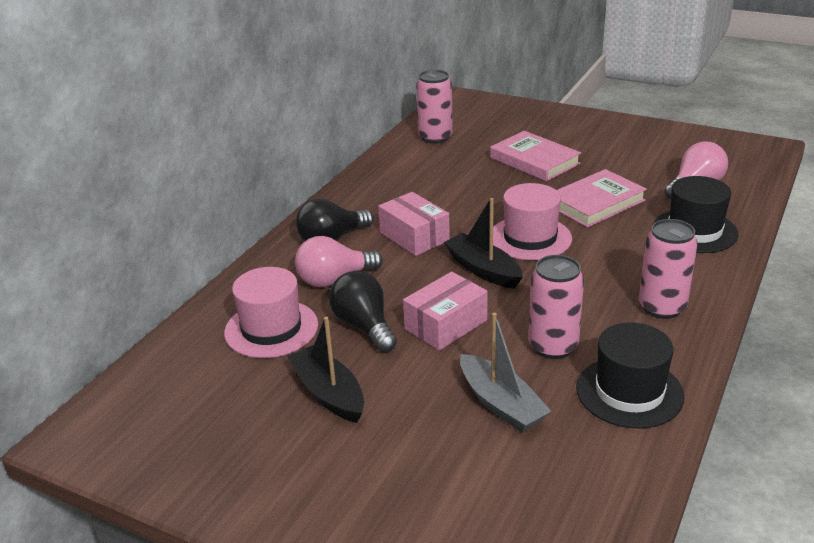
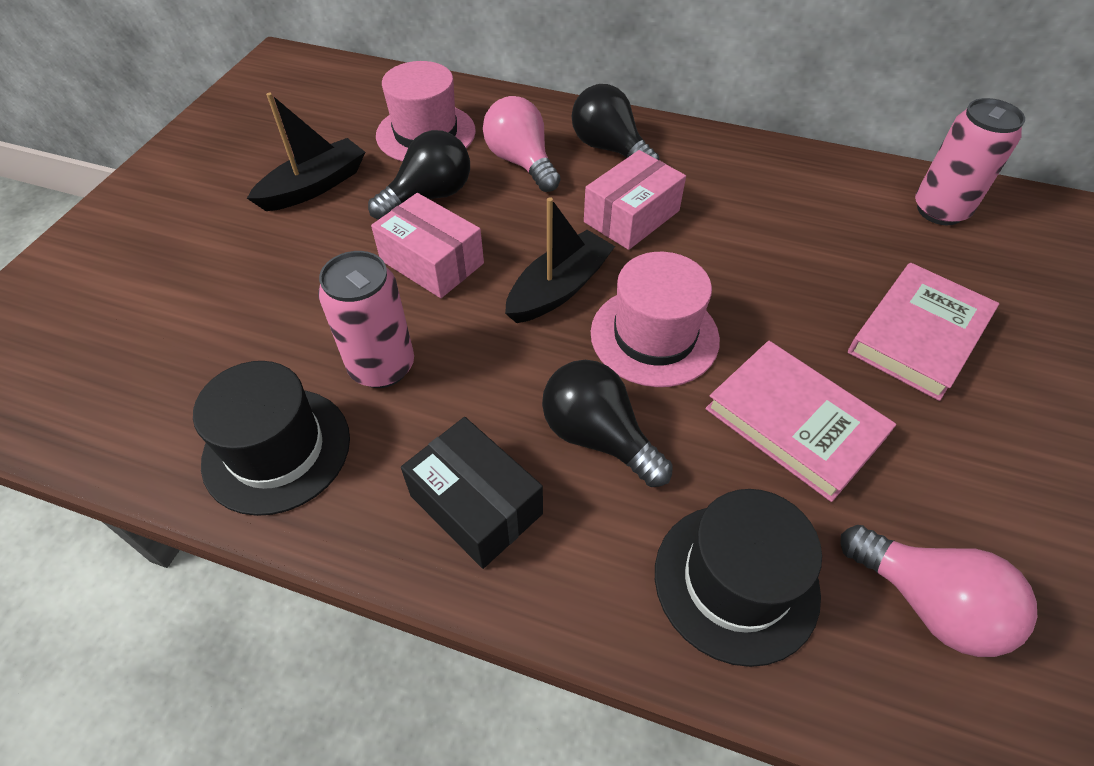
camera: 80 degrees right, 20 degrees up
(501, 404) = (275, 320): grey boat -> none
(609, 263) = (598, 437): none -> black light bulb
(662, 307) = (476, 504): pink can -> black box

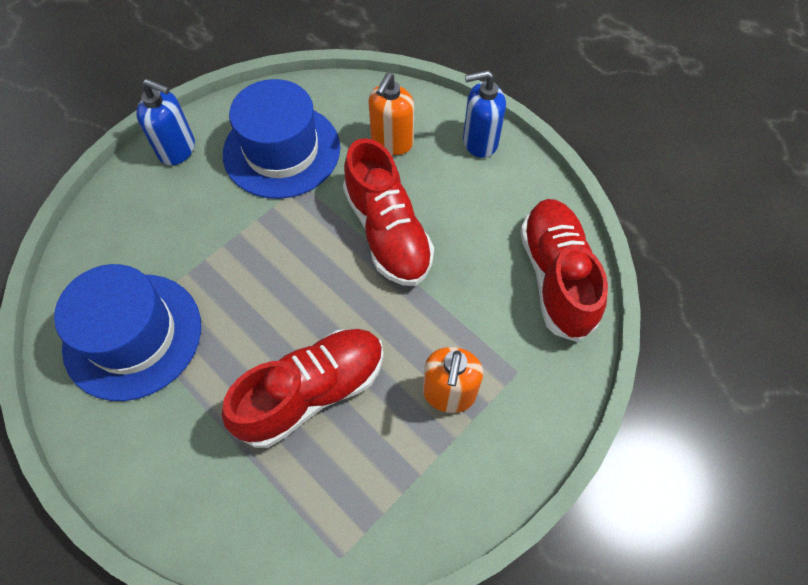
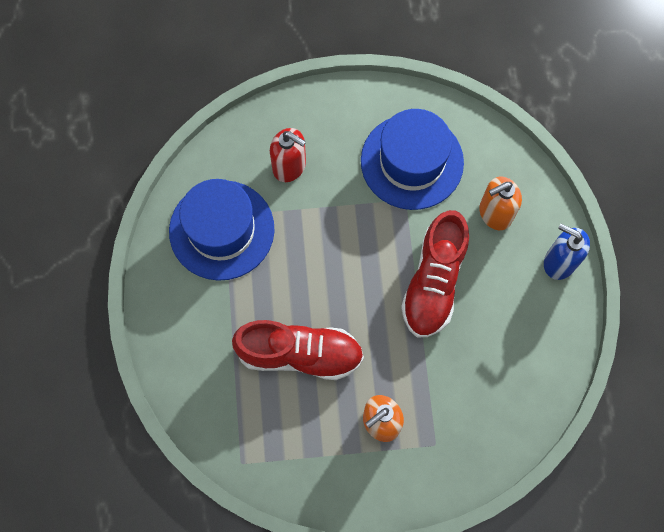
camera: 40 degrees right, 10 degrees up
(163, 230) = (289, 166): none -> red soap dispenser
(177, 150) = (342, 107): blue soap dispenser -> none
(556, 277) = (519, 404): red shoe -> none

━━━━━━━━━━━━━━━━━━━━

WORK TO BE COMPLETED
Without including any pictures, set down word for word every line from the one containing "(662, 307) = (476, 504): pink" through the last line of the material.

TASK OUTPUT
(662, 307) = (476, 504): pink can -> black box

camera: 40 degrees right, 10 degrees up
(163, 230) = (289, 166): none -> red soap dispenser
(177, 150) = (342, 107): blue soap dispenser -> none
(556, 277) = (519, 404): red shoe -> none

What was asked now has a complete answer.